*** Opening of MATERIAL PROVIDED ***

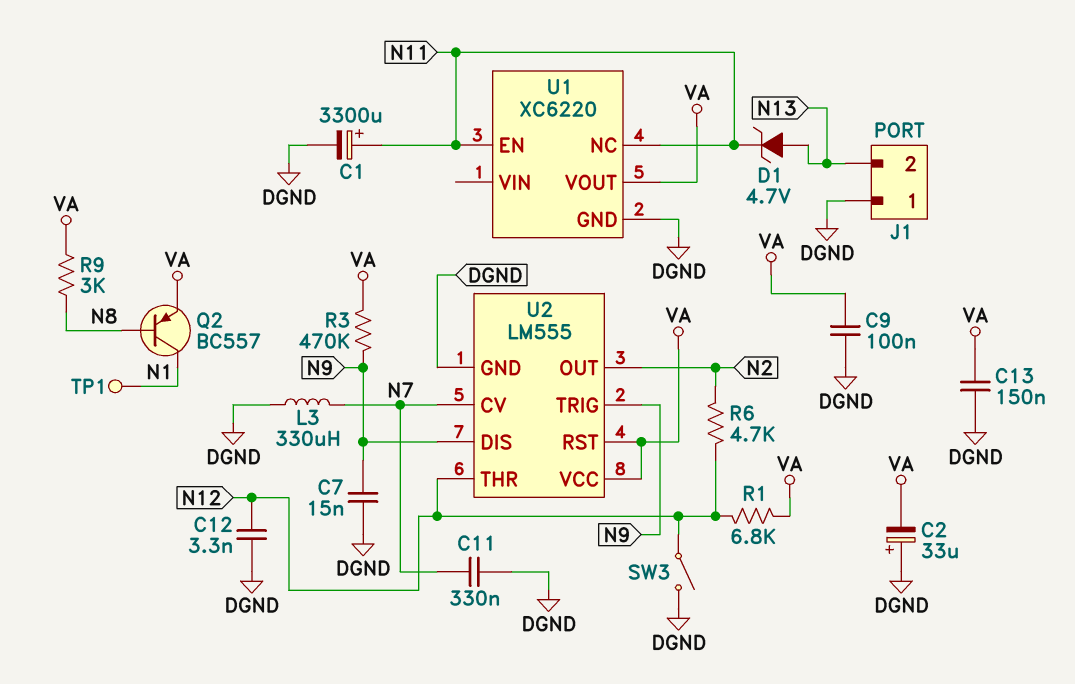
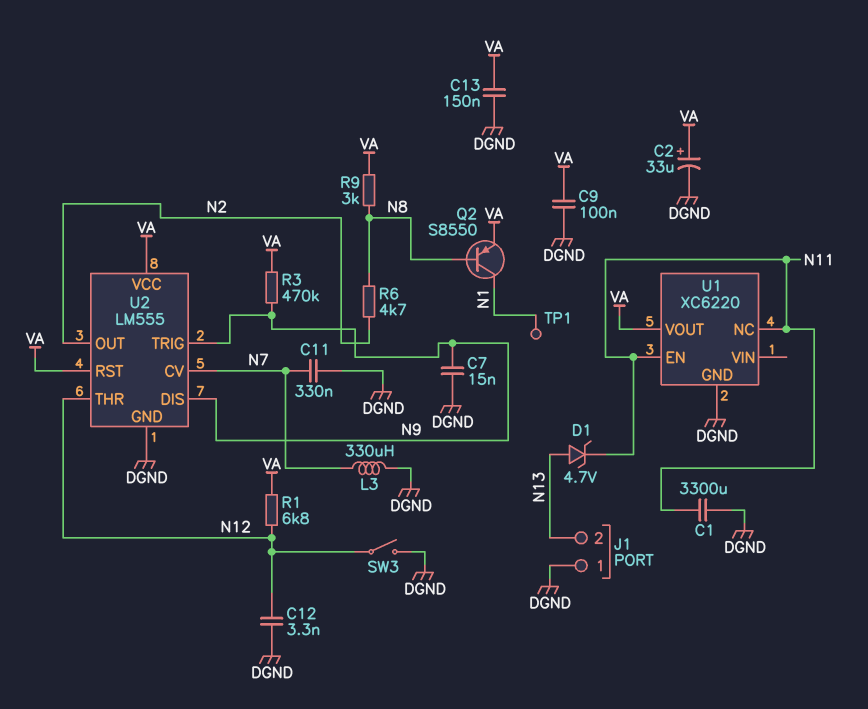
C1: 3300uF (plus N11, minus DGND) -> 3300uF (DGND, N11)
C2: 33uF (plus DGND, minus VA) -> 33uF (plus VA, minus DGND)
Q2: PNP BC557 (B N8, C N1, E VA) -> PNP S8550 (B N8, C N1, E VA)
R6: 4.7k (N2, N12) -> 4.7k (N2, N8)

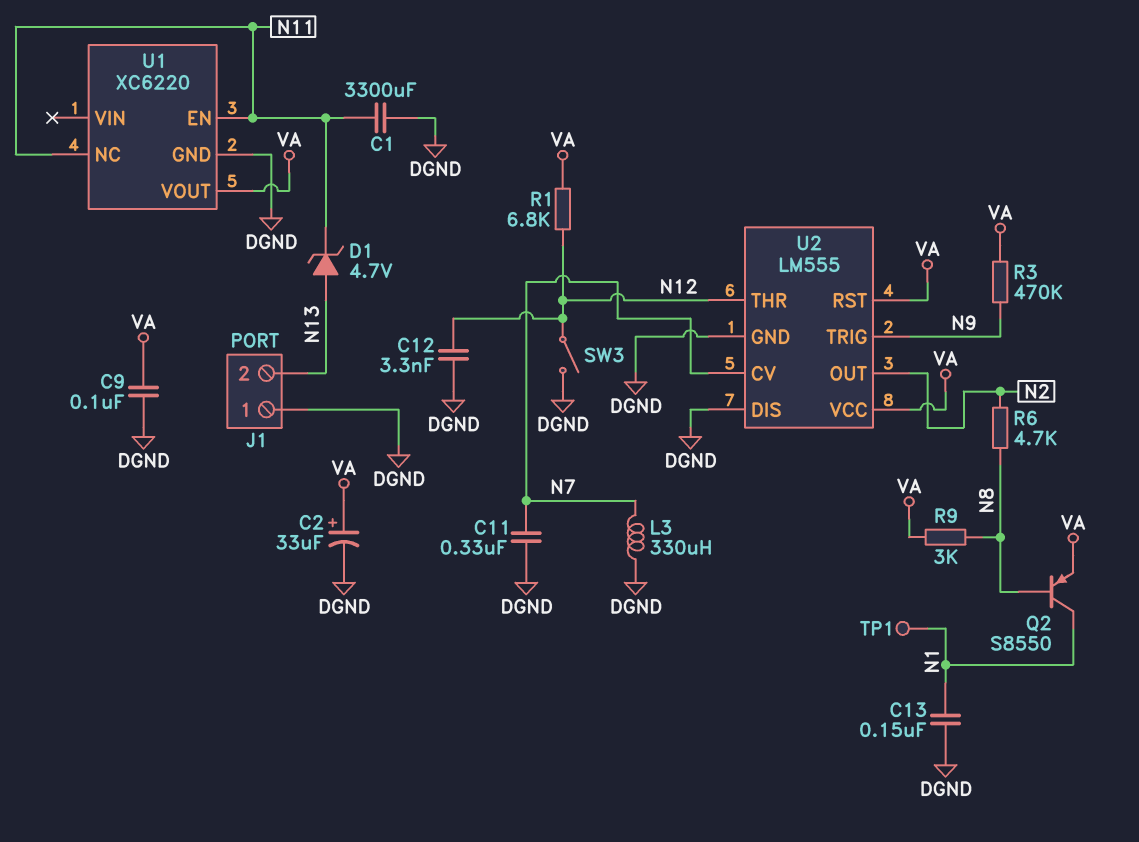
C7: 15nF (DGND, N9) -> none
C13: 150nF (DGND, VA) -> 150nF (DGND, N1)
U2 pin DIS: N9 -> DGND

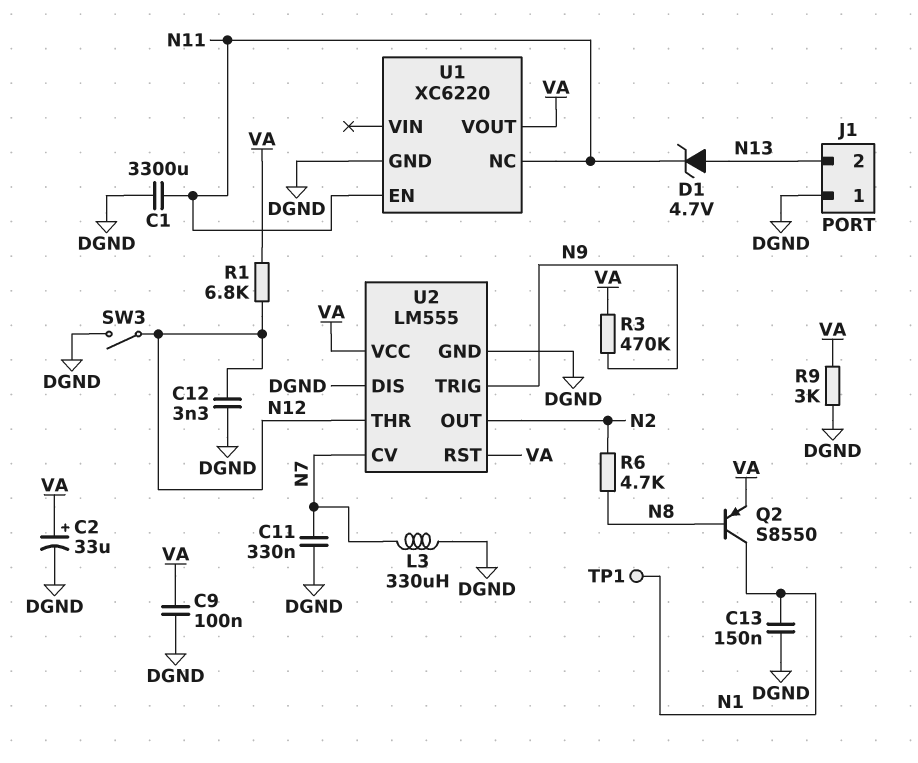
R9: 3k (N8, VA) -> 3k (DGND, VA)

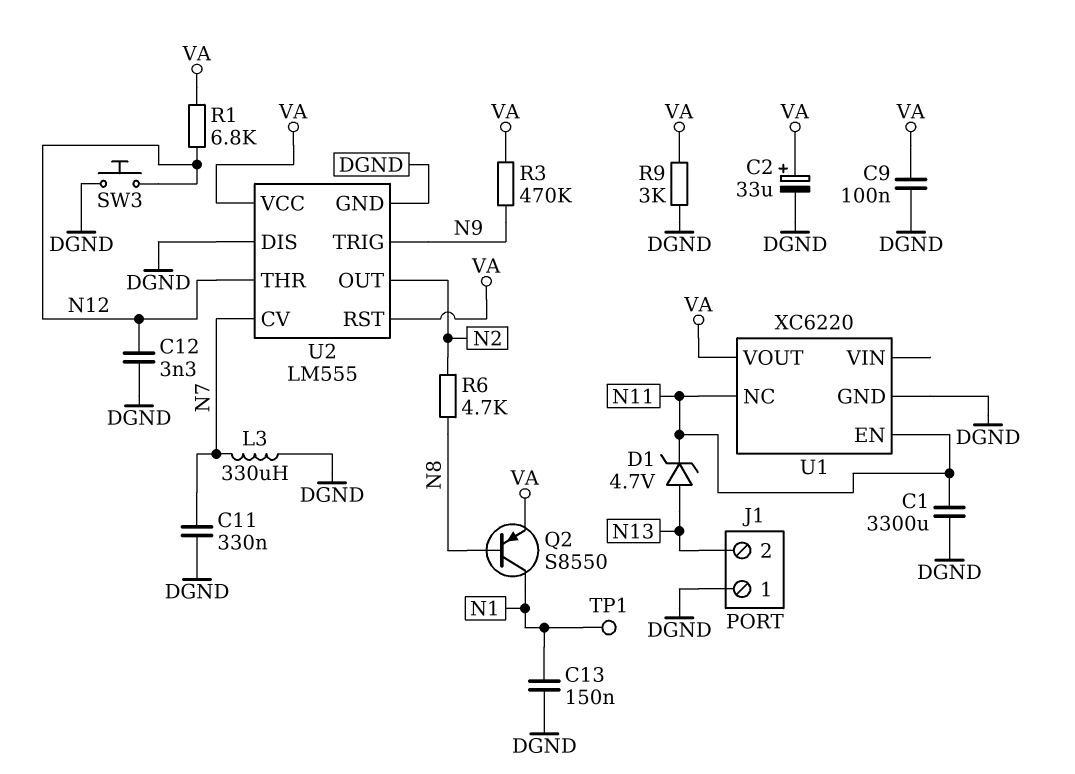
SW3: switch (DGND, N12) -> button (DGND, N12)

*** Close of MATERIAL PROVIDED ***
*** Opening of MATERIAL PROVIDED ***

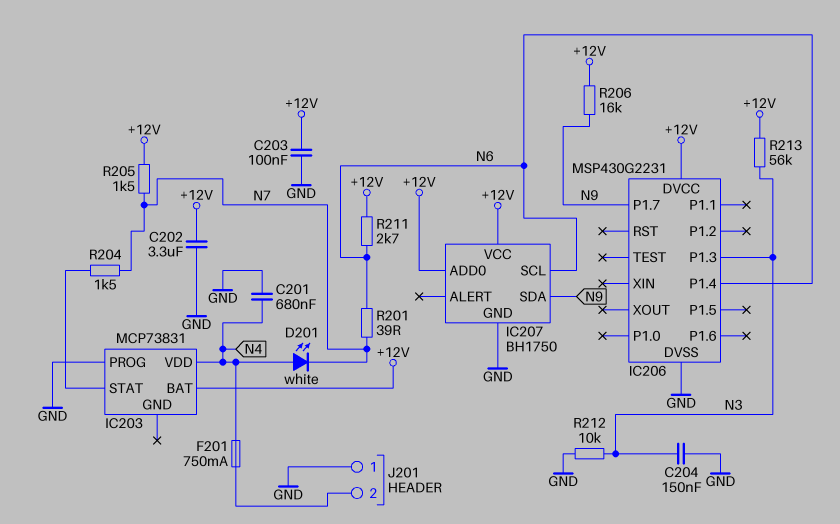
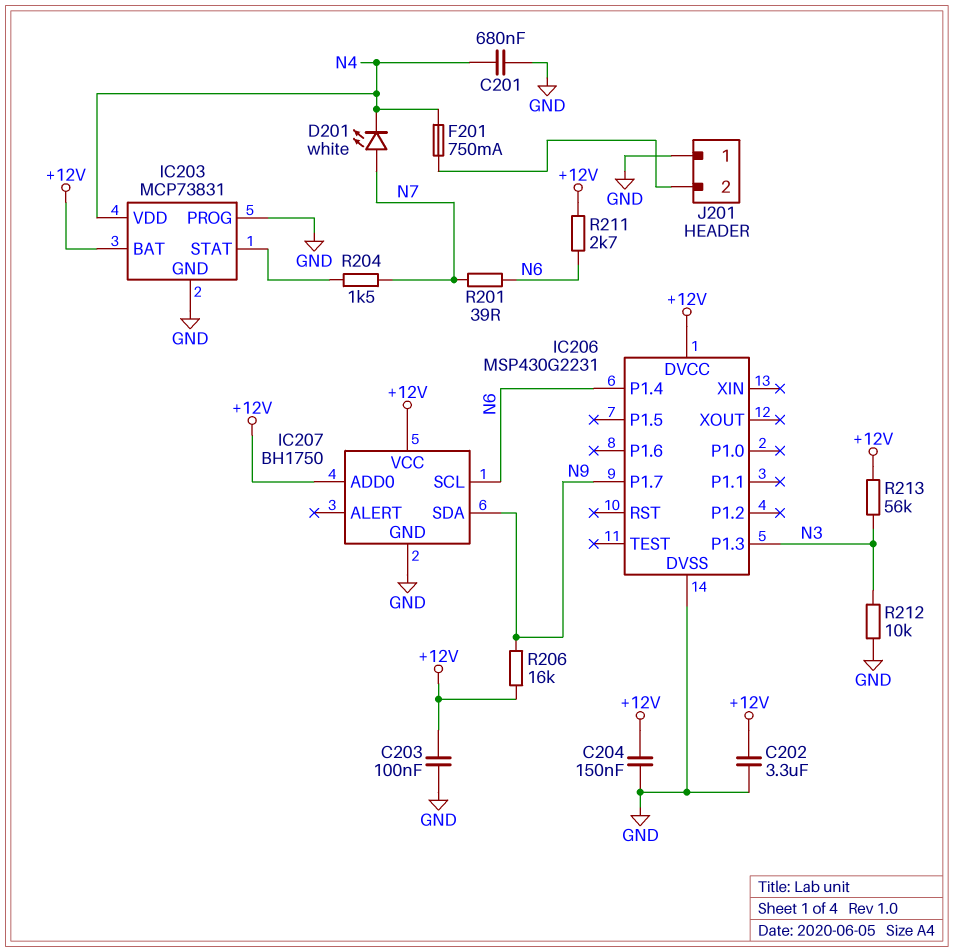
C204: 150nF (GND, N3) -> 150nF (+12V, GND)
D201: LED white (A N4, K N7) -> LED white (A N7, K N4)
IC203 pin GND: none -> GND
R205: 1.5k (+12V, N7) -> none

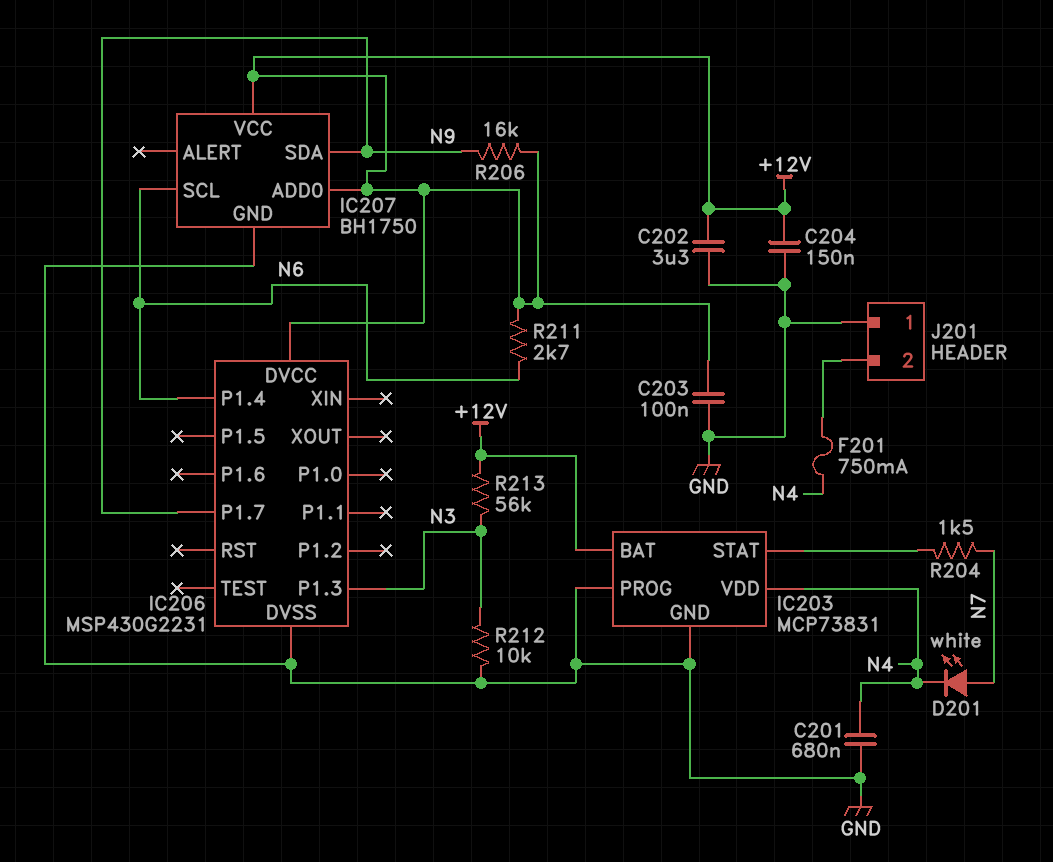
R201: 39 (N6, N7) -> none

*** Close of MATERIAL PROVIDED ***
*** Opening of MATERIAL PROVIDED ***

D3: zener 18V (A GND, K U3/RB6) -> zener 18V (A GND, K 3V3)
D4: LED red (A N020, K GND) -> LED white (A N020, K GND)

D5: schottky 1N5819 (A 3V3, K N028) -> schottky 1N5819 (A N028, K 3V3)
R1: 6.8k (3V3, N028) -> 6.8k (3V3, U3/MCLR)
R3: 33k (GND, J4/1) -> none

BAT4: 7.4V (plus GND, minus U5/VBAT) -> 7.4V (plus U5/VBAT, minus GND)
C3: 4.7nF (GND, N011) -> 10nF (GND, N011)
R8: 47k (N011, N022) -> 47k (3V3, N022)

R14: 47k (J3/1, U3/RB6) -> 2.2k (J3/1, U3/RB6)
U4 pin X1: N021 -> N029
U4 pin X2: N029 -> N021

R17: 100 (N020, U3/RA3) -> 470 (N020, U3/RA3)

*** Close of MATERIAL PROVIDED ***

ABOUT THIS TASK: Among the entries above, copy exactly only the lines starting with the one containing "U4 pin X1: N021 -> N029" and going through the one containing "R17: 100 (N020, U3/RA3) -> 470 (N020, U3/RA3)", both ends included.

ANSWER SECTION:
U4 pin X1: N021 -> N029
U4 pin X2: N029 -> N021

R17: 100 (N020, U3/RA3) -> 470 (N020, U3/RA3)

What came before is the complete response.